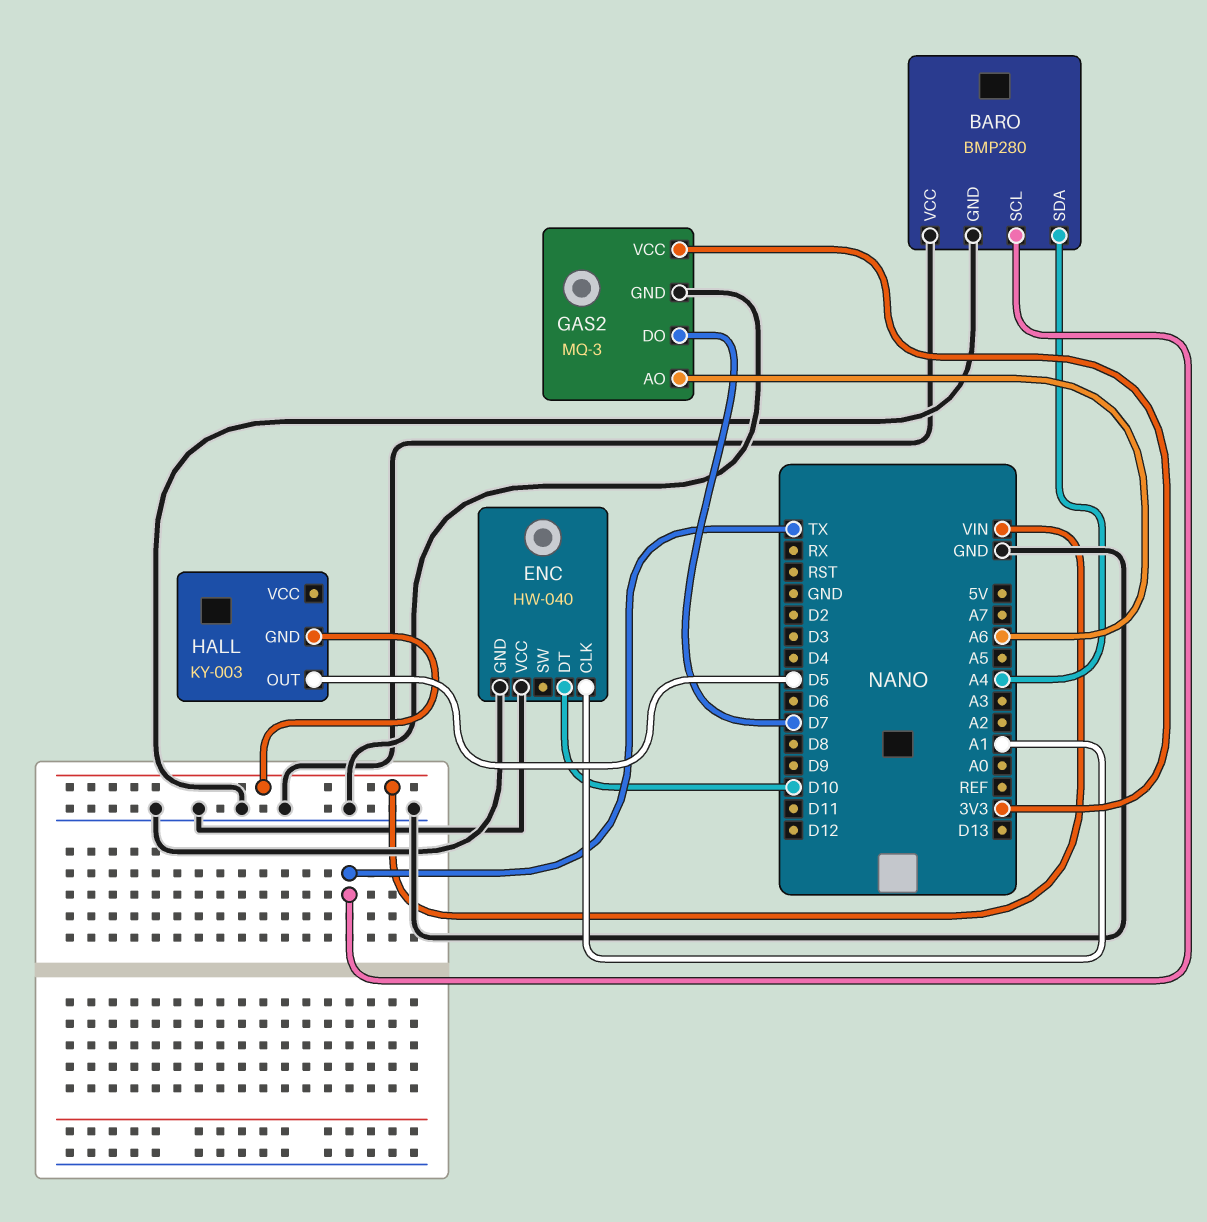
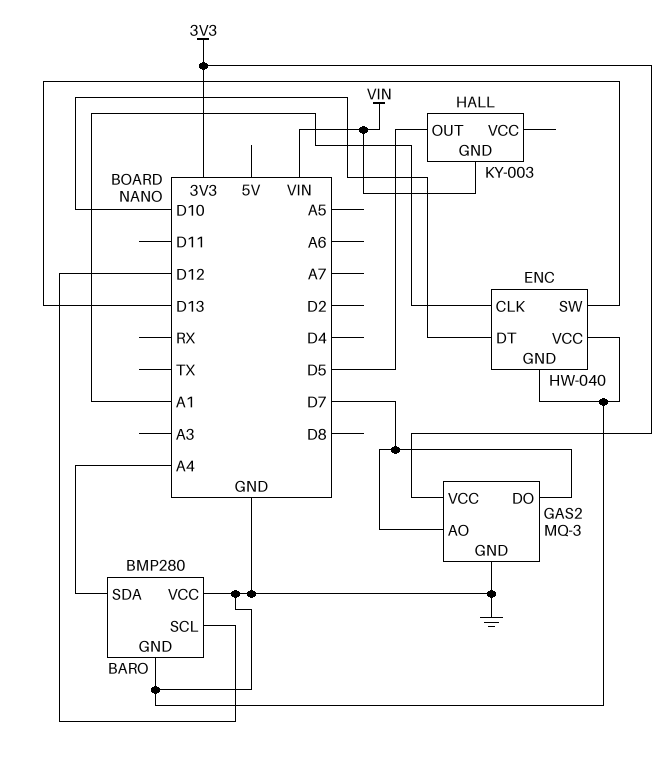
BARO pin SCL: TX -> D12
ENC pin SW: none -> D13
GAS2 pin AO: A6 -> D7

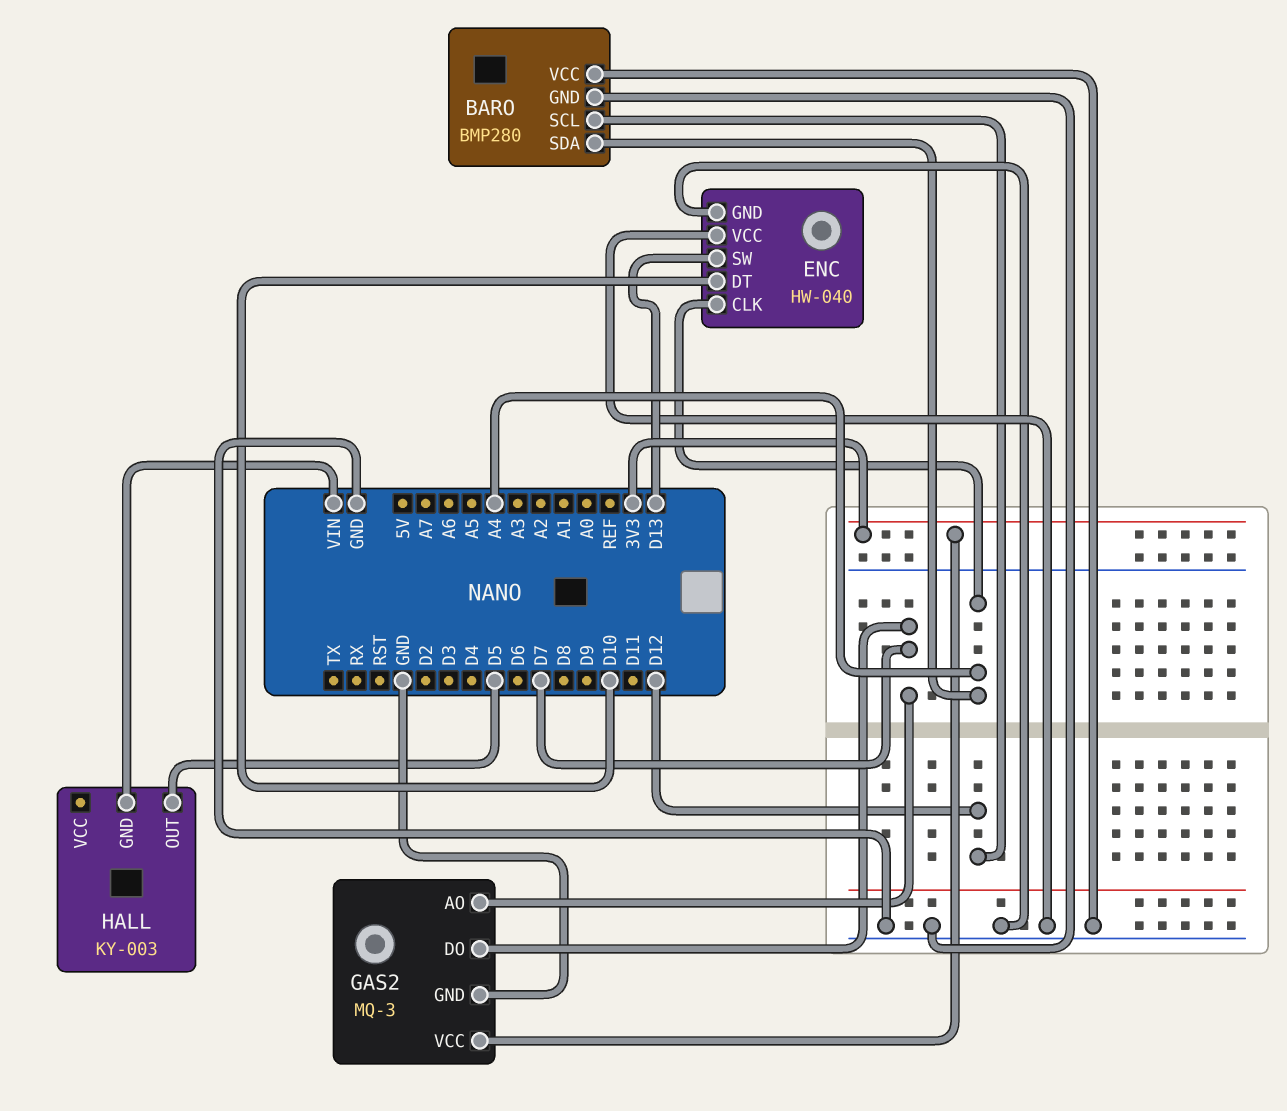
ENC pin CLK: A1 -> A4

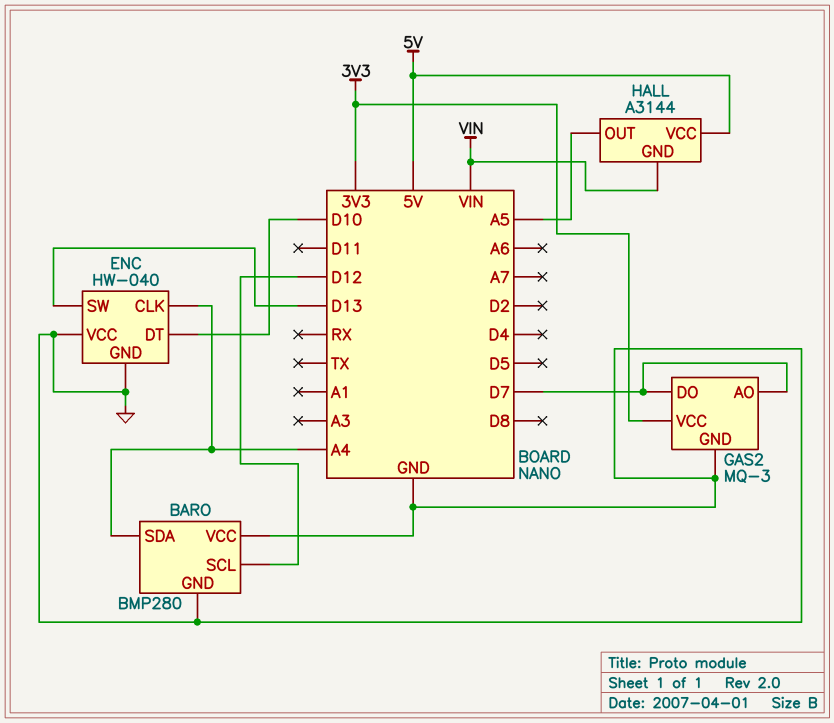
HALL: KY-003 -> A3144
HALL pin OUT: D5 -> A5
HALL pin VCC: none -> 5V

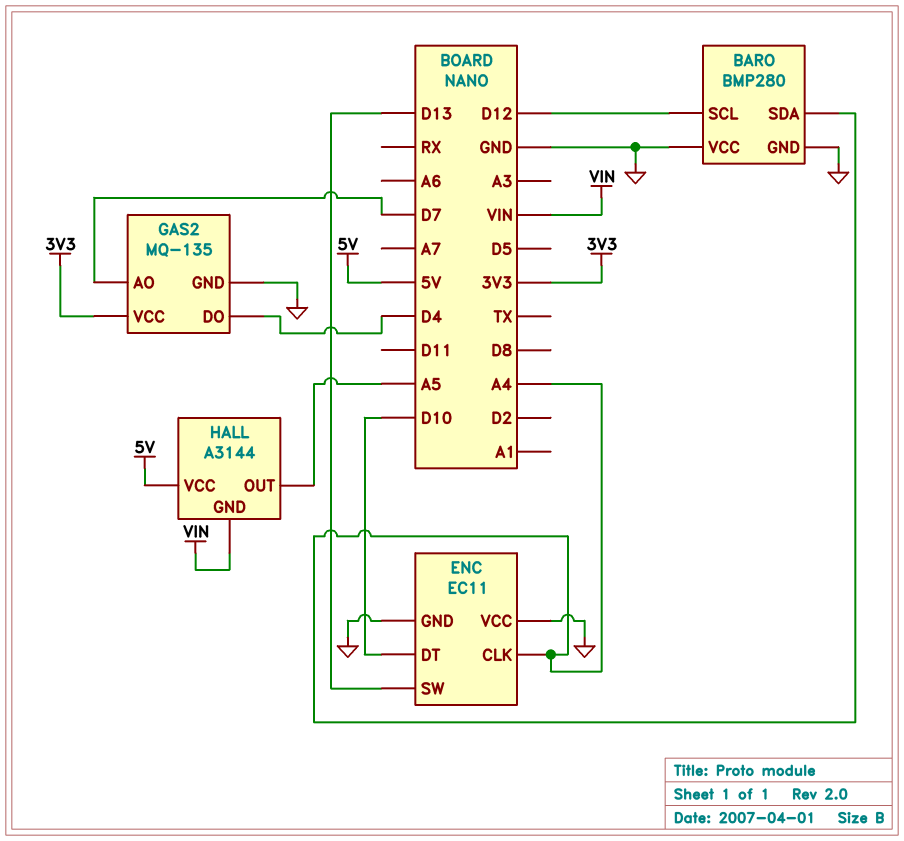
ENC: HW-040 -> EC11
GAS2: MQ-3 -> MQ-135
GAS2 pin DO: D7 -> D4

==============================

Work to be completed ▸ Do not include images; quote all of the entries above exactly.

Solution to this task ▸
BARO pin SCL: TX -> D12
ENC pin SW: none -> D13
GAS2 pin AO: A6 -> D7

ENC pin CLK: A1 -> A4

HALL: KY-003 -> A3144
HALL pin OUT: D5 -> A5
HALL pin VCC: none -> 5V

ENC: HW-040 -> EC11
GAS2: MQ-3 -> MQ-135
GAS2 pin DO: D7 -> D4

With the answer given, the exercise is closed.